= Entries shown =
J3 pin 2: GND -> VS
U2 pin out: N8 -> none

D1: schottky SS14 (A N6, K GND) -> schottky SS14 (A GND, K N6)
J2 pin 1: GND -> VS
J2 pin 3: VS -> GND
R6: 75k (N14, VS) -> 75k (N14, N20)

* * *

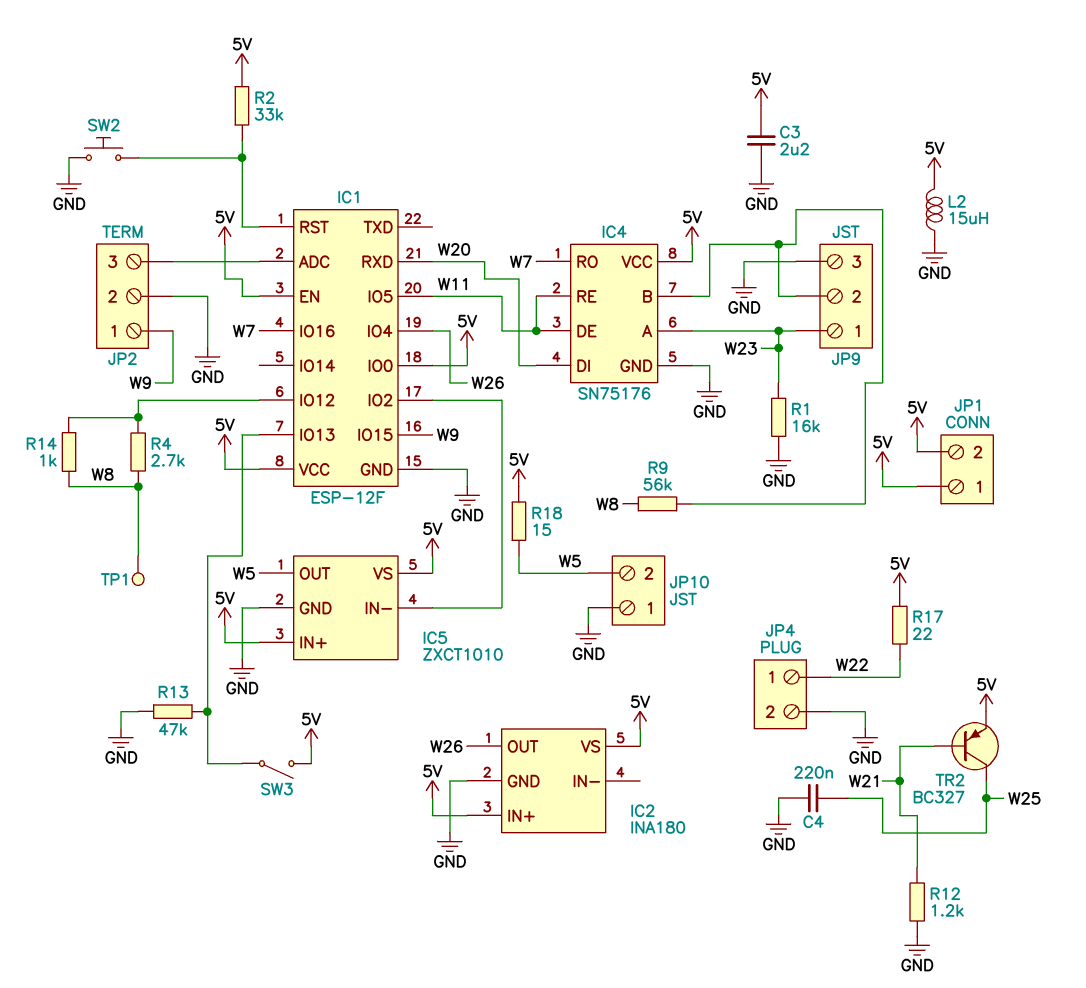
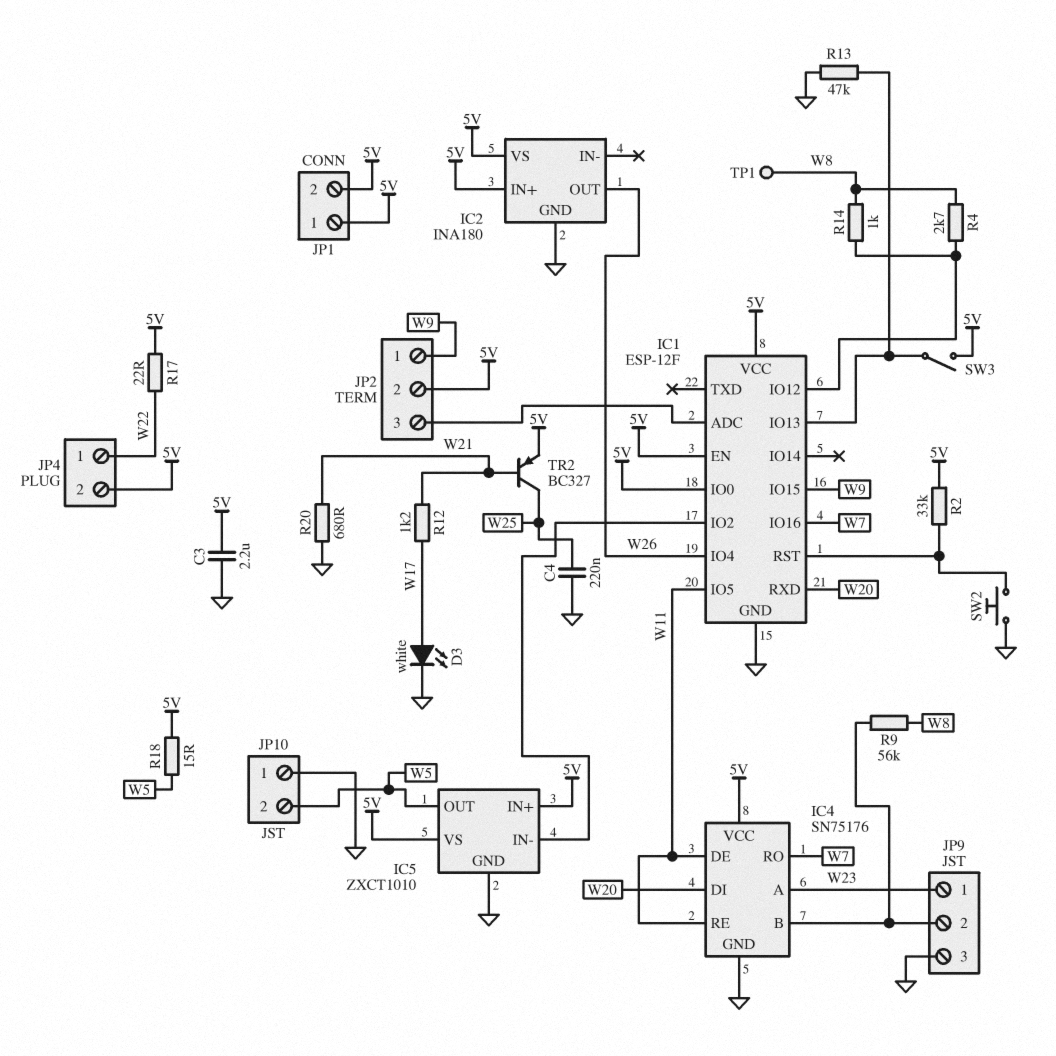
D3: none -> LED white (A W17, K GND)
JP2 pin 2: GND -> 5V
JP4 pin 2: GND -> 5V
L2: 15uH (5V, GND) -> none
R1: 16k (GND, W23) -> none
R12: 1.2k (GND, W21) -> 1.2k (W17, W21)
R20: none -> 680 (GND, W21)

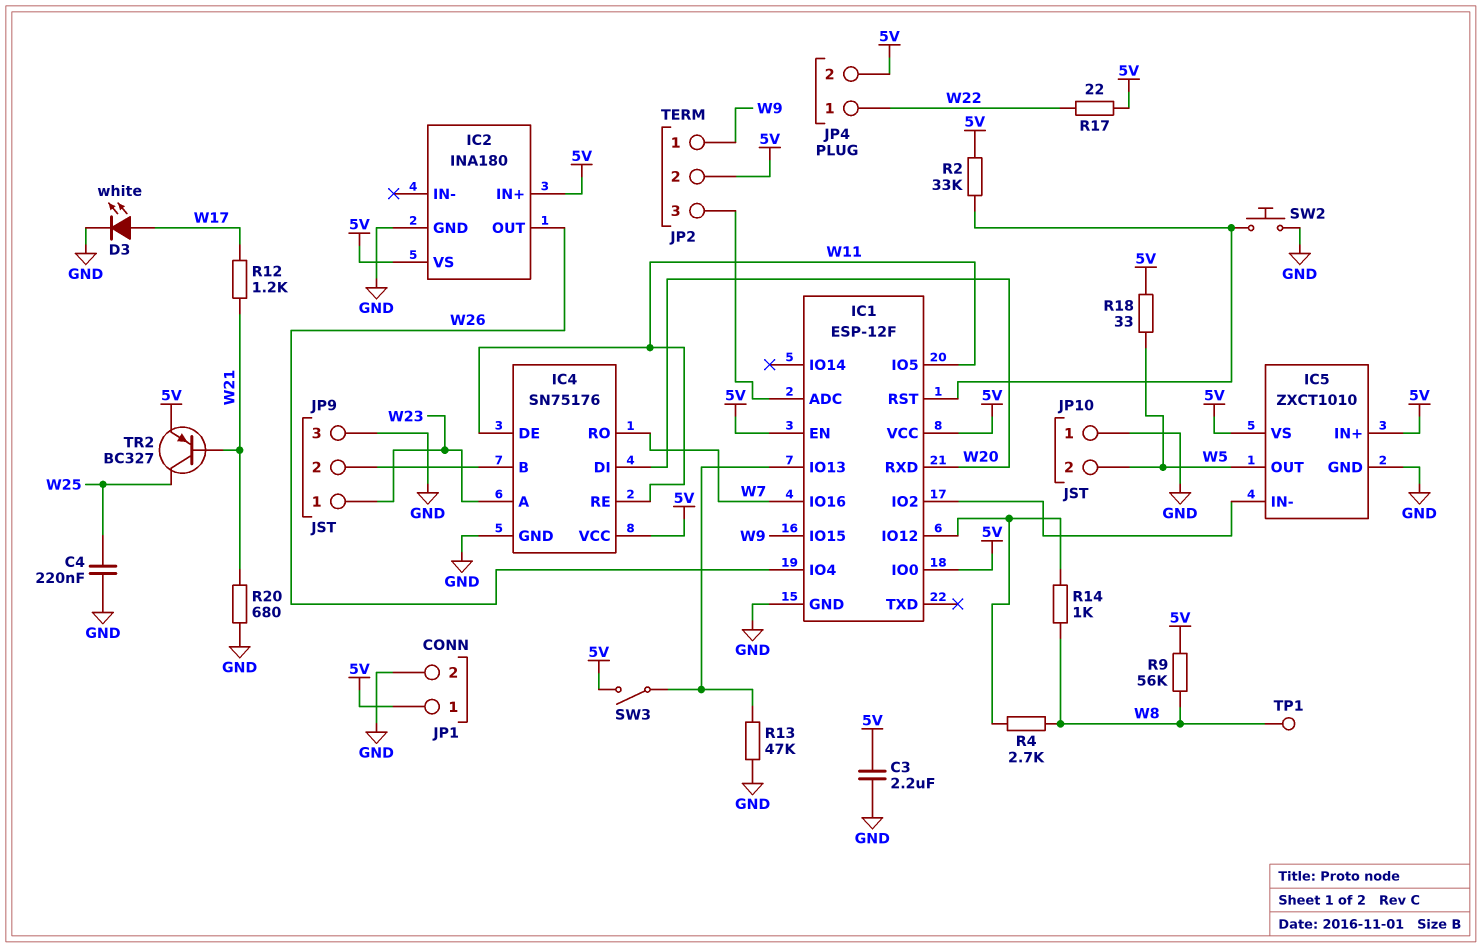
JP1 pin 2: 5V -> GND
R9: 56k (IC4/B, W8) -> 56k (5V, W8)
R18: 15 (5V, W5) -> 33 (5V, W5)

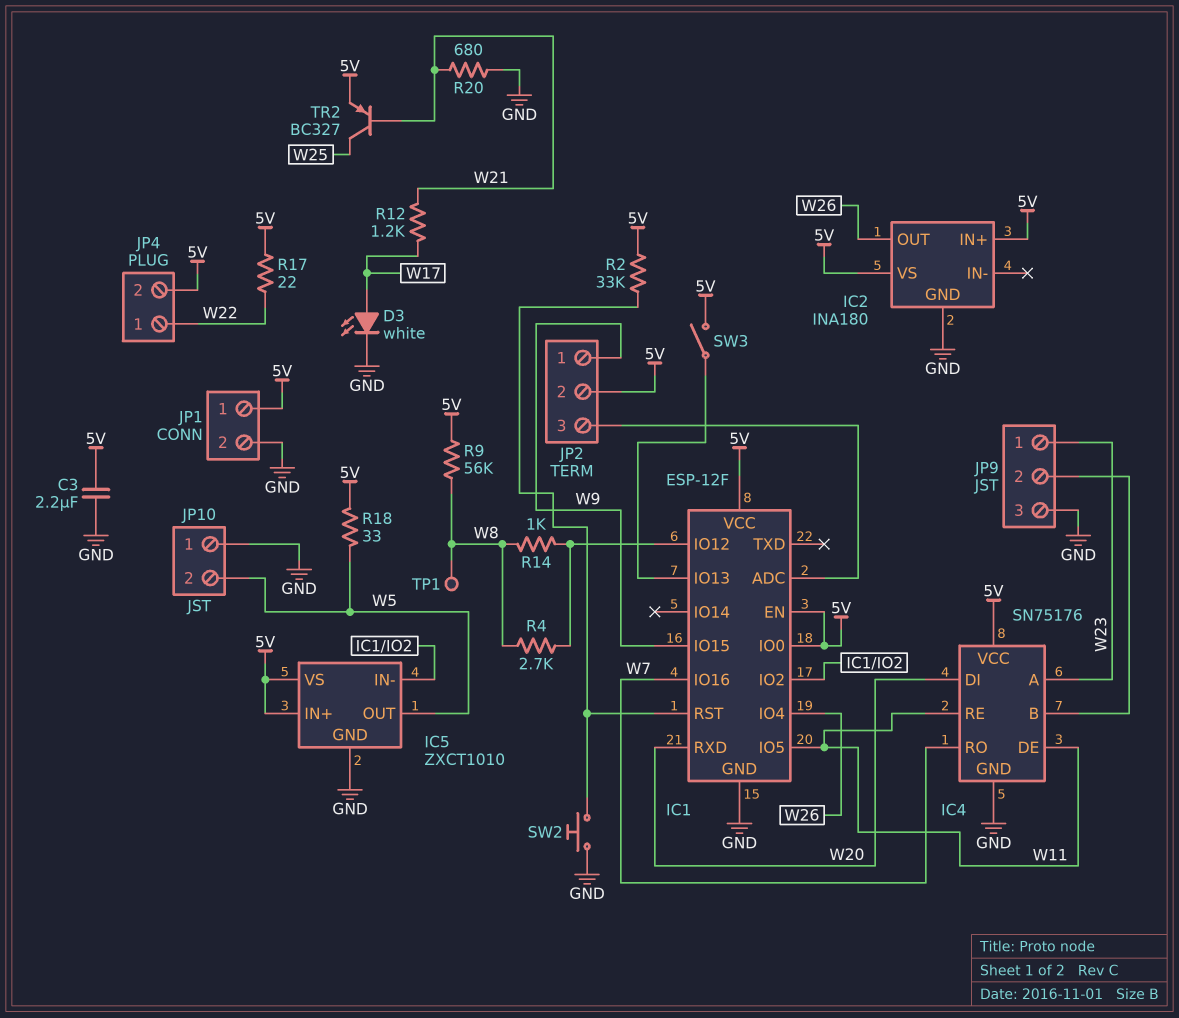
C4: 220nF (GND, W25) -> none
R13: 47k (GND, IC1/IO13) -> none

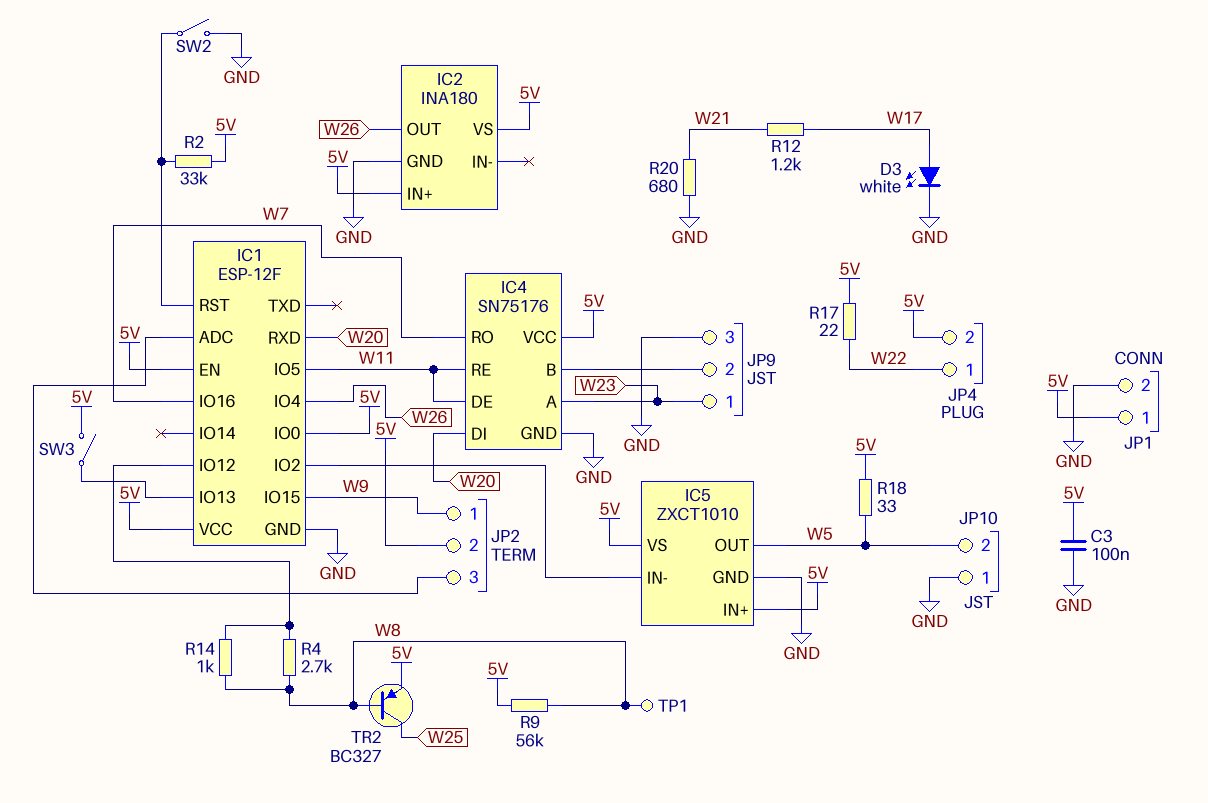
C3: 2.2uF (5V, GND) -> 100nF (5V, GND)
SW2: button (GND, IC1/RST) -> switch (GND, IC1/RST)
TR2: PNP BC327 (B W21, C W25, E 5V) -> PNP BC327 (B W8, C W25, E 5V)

= Task requirements =
Give back the exact lines above, running from the one that has "R1: 16k (GND, W23) -> none" through the one that has "TR2: PNP BC327", with nothing added and no pictures.

= Response =
R1: 16k (GND, W23) -> none
R12: 1.2k (GND, W21) -> 1.2k (W17, W21)
R20: none -> 680 (GND, W21)

JP1 pin 2: 5V -> GND
R9: 56k (IC4/B, W8) -> 56k (5V, W8)
R18: 15 (5V, W5) -> 33 (5V, W5)

C4: 220nF (GND, W25) -> none
R13: 47k (GND, IC1/IO13) -> none

C3: 2.2uF (5V, GND) -> 100nF (5V, GND)
SW2: button (GND, IC1/RST) -> switch (GND, IC1/RST)
TR2: PNP BC327 (B W21, C W25, E 5V) -> PNP BC327 (B W8, C W25, E 5V)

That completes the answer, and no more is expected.